EXTRACTED ENTRIES
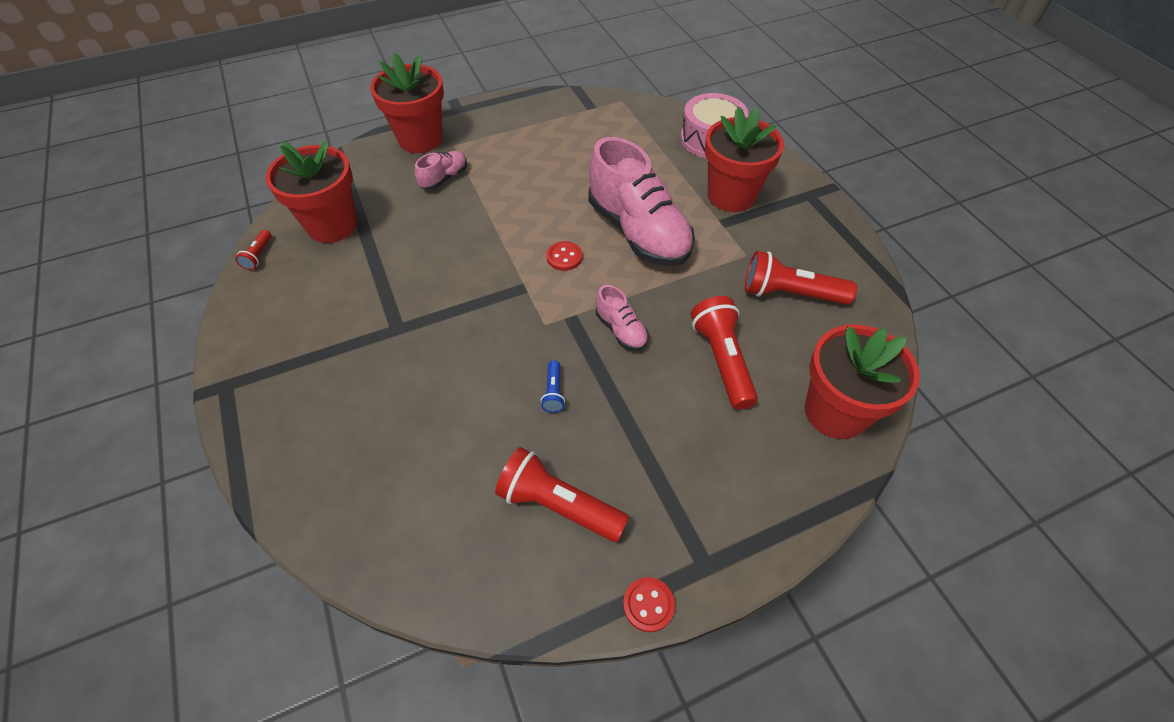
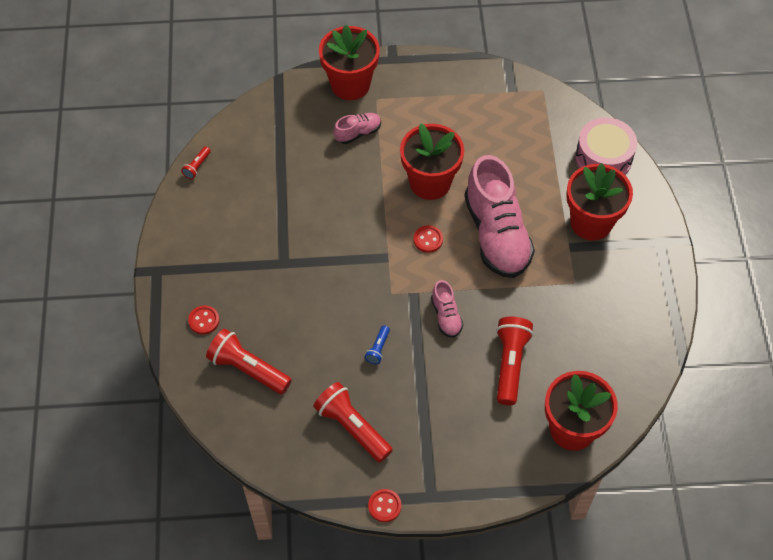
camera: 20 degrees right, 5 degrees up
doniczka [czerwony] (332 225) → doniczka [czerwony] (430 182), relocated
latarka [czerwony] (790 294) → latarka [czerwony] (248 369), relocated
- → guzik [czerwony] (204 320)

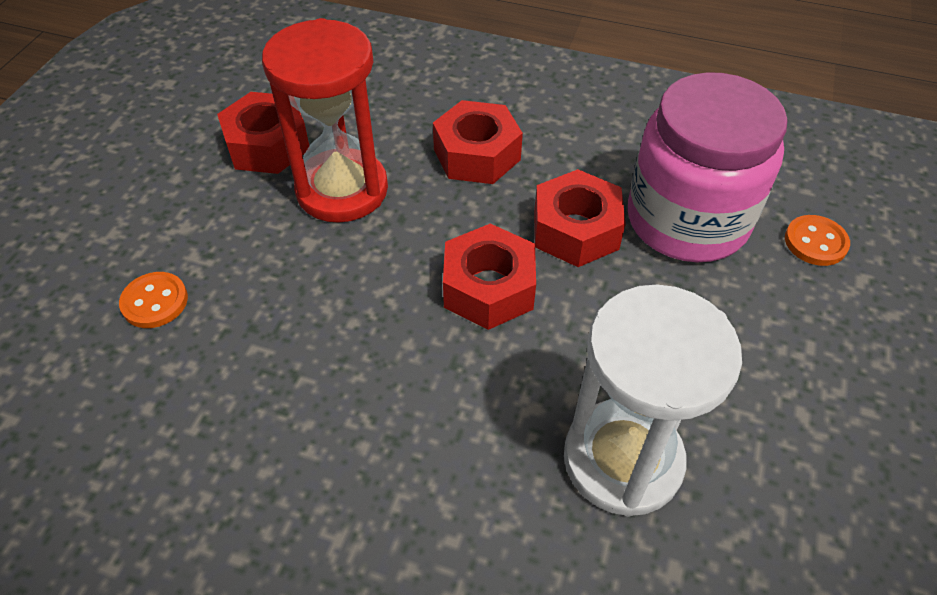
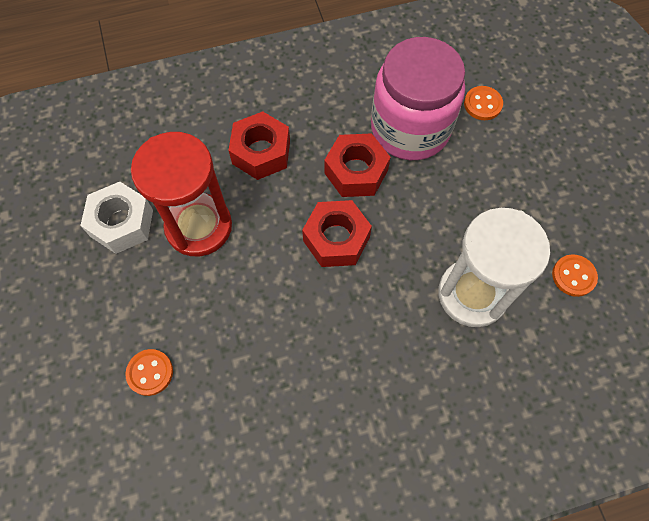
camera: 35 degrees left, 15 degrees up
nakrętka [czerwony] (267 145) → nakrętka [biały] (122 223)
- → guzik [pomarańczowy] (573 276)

TASK DESCRIPTION
Drop the images, then copy the data exactly.

EXERCISE OUTPUT
camera: 20 degrees right, 5 degrees up
doniczka [czerwony] (332 225) → doniczka [czerwony] (430 182), relocated
latarka [czerwony] (790 294) → latarka [czerwony] (248 369), relocated
- → guzik [czerwony] (204 320)

camera: 35 degrees left, 15 degrees up
nakrętka [czerwony] (267 145) → nakrętka [biały] (122 223)
- → guzik [pomarańczowy] (573 276)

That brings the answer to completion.